ACTION ITEM -> Set down, please, the line that contains "blue star: (131, 183) -> (185, 183), moved" and every line that follows it to the end of the records, exactly; do not include pictures.

SOURCE DATA ->
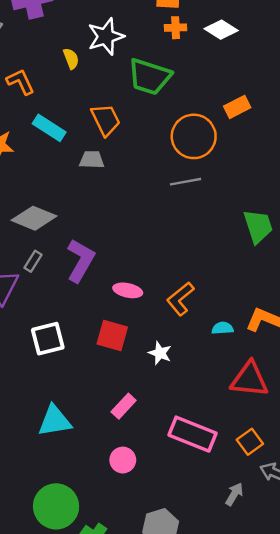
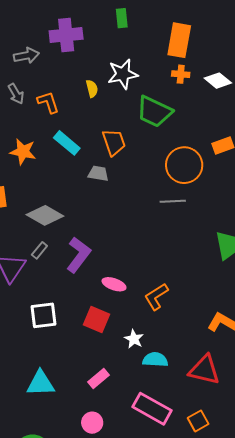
cyan semicircle: (223, 328) -> (155, 360), moved, size x1.4

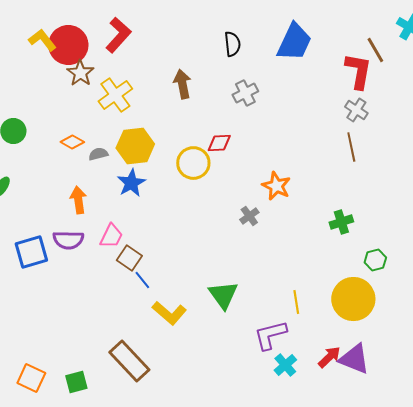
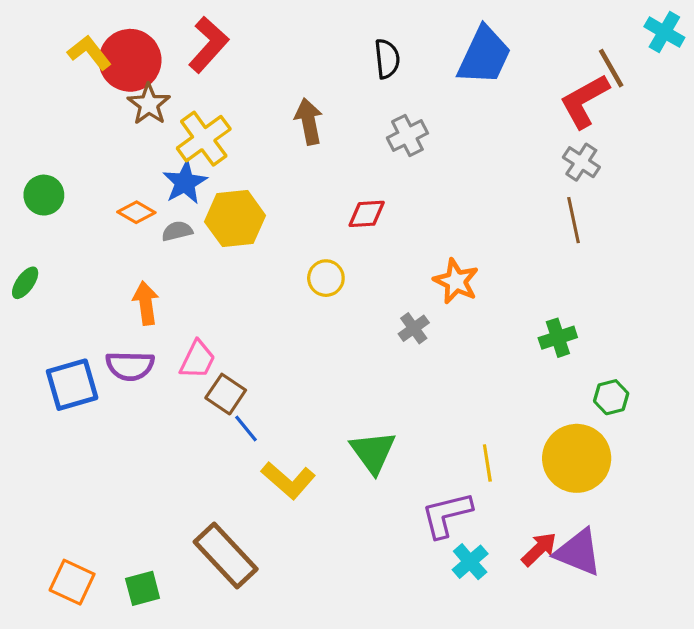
red L-shape: (358, 71) -> (584, 101), turned -129
yellow circle: (193, 163) -> (326, 278), moved, size x0.7
blue star: (131, 183) -> (185, 183), moved

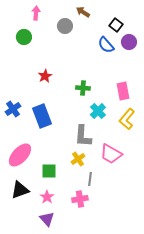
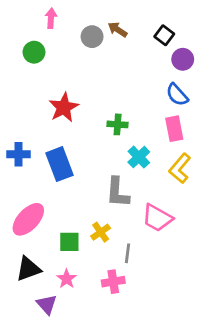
brown arrow: (83, 12) -> (118, 30), moved
blue semicircle: (106, 45) -> (177, 95), moved
red star: (45, 76) -> (64, 107), size x1.5
blue cross: (13, 109) -> (18, 154), turned 35
yellow cross: (78, 159) -> (101, 232), moved
purple triangle: (47, 219) -> (47, 304), moved

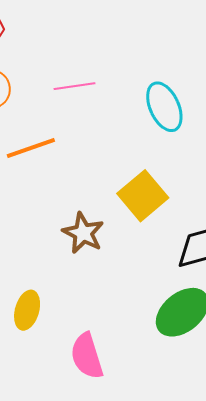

WRITTEN ANSWER ->
blue star: (131, 183) -> (185, 183), moved

brown arrow: (83, 12) -> (118, 30), moved
blue semicircle: (106, 45) -> (177, 95), moved
red star: (45, 76) -> (64, 107), size x1.5
blue cross: (13, 109) -> (18, 154), turned 35
yellow cross: (78, 159) -> (101, 232), moved
purple triangle: (47, 219) -> (47, 304), moved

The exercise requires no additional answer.